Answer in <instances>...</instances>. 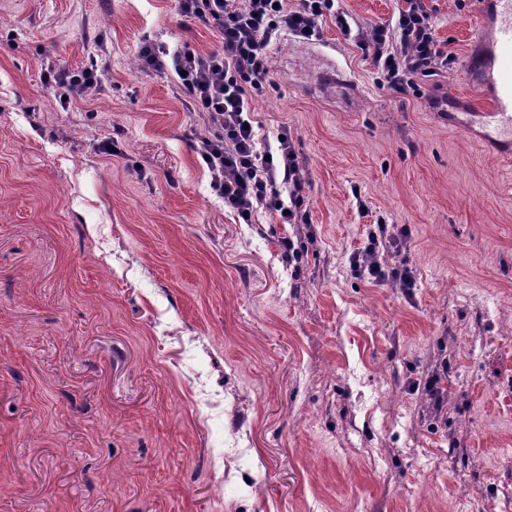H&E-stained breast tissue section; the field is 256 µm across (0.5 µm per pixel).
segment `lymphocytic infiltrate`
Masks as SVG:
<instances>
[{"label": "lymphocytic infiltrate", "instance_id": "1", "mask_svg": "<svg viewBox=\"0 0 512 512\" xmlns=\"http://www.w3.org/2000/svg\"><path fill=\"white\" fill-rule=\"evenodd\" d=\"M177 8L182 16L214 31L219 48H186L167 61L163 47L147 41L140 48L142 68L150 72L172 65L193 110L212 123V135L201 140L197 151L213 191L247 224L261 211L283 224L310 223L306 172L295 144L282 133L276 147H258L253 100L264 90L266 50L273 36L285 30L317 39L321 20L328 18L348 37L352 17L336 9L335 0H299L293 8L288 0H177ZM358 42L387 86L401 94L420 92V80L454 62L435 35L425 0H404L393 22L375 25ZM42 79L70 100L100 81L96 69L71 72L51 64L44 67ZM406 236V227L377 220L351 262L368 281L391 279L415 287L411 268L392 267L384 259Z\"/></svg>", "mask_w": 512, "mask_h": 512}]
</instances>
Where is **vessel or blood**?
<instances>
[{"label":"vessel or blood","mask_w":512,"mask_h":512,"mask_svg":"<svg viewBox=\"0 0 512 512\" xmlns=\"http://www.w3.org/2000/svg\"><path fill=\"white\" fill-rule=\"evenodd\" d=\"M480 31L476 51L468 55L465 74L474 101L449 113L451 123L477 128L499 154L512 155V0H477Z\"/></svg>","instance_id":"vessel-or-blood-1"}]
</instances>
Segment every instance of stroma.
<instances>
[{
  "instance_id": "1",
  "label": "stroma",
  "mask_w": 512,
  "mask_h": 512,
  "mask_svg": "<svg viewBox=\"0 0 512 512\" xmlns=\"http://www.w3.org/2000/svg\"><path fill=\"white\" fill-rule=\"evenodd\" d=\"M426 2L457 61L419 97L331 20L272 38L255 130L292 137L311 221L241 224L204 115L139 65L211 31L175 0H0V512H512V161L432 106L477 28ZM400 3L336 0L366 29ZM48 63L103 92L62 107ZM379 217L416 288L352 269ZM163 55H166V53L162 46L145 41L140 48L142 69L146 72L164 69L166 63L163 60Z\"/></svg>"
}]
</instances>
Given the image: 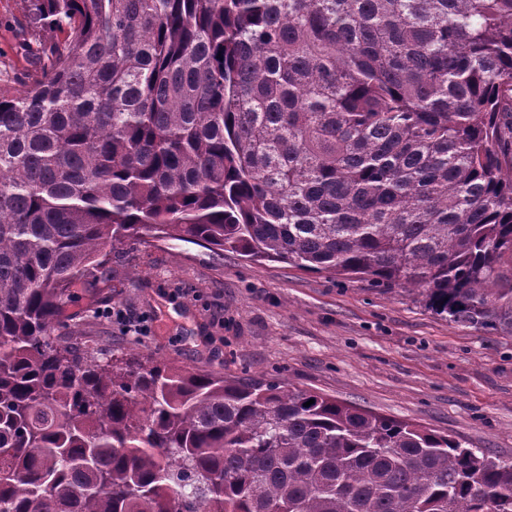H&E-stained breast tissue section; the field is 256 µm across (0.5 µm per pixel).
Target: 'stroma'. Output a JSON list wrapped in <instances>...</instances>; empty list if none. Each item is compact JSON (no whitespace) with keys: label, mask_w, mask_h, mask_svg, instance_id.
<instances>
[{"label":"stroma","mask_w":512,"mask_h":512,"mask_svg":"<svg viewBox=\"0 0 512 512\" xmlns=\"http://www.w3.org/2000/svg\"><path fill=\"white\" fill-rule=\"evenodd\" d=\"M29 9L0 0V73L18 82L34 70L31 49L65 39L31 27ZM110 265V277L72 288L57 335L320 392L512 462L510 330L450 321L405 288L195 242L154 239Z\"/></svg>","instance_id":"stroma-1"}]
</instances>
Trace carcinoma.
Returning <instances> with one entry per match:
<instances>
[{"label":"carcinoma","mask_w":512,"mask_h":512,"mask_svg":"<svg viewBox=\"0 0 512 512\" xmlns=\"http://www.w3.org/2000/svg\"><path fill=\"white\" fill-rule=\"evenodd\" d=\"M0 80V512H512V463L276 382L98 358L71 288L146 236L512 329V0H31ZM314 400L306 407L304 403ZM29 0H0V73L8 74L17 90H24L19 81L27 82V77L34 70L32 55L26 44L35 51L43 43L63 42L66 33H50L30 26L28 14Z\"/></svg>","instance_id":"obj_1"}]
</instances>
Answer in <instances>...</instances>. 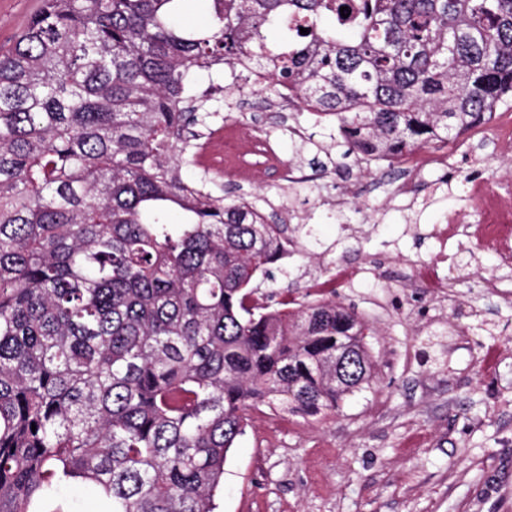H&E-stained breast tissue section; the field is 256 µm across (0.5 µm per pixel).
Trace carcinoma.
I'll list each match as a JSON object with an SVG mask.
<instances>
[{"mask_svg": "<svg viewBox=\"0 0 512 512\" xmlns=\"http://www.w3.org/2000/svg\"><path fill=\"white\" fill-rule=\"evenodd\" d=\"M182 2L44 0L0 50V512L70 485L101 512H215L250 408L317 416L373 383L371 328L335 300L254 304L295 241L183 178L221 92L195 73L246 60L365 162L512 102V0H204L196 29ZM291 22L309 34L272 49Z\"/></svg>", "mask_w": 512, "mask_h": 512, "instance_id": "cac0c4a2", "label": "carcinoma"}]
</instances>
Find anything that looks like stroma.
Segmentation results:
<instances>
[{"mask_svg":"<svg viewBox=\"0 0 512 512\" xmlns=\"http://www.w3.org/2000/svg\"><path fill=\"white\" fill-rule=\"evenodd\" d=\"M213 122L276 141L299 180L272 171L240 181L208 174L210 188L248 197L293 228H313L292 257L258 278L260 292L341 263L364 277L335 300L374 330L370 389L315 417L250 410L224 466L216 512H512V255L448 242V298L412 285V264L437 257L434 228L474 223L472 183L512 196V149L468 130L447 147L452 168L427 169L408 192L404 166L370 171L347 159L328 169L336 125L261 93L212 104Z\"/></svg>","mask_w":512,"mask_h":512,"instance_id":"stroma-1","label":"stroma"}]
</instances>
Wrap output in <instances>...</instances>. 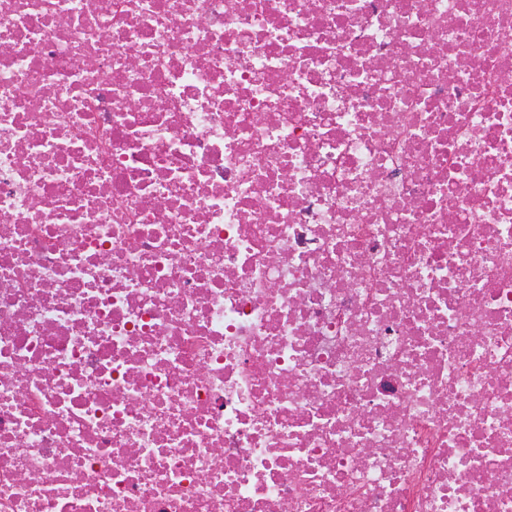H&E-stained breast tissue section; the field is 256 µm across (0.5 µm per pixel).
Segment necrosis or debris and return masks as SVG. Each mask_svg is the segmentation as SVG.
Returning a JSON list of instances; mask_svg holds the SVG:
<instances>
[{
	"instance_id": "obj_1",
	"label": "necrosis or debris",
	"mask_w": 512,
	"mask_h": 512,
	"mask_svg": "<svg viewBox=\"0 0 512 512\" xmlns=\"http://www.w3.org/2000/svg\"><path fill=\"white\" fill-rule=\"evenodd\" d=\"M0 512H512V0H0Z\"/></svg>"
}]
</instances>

....................

## Problem to solve:
Repeat word for word the lines running from the line containing "Segment necrosis or" to the end of the entries above, inclusive.

## Task output:
Segment necrosis or debris and return masks as SVG. Each mask_svg is the segmentation as SVG.
Returning a JSON list of instances; mask_svg holds the SVG:
<instances>
[{
	"instance_id": "obj_1",
	"label": "necrosis or debris",
	"mask_w": 512,
	"mask_h": 512,
	"mask_svg": "<svg viewBox=\"0 0 512 512\" xmlns=\"http://www.w3.org/2000/svg\"><path fill=\"white\" fill-rule=\"evenodd\" d=\"M0 512H512V0H0Z\"/></svg>"
}]
</instances>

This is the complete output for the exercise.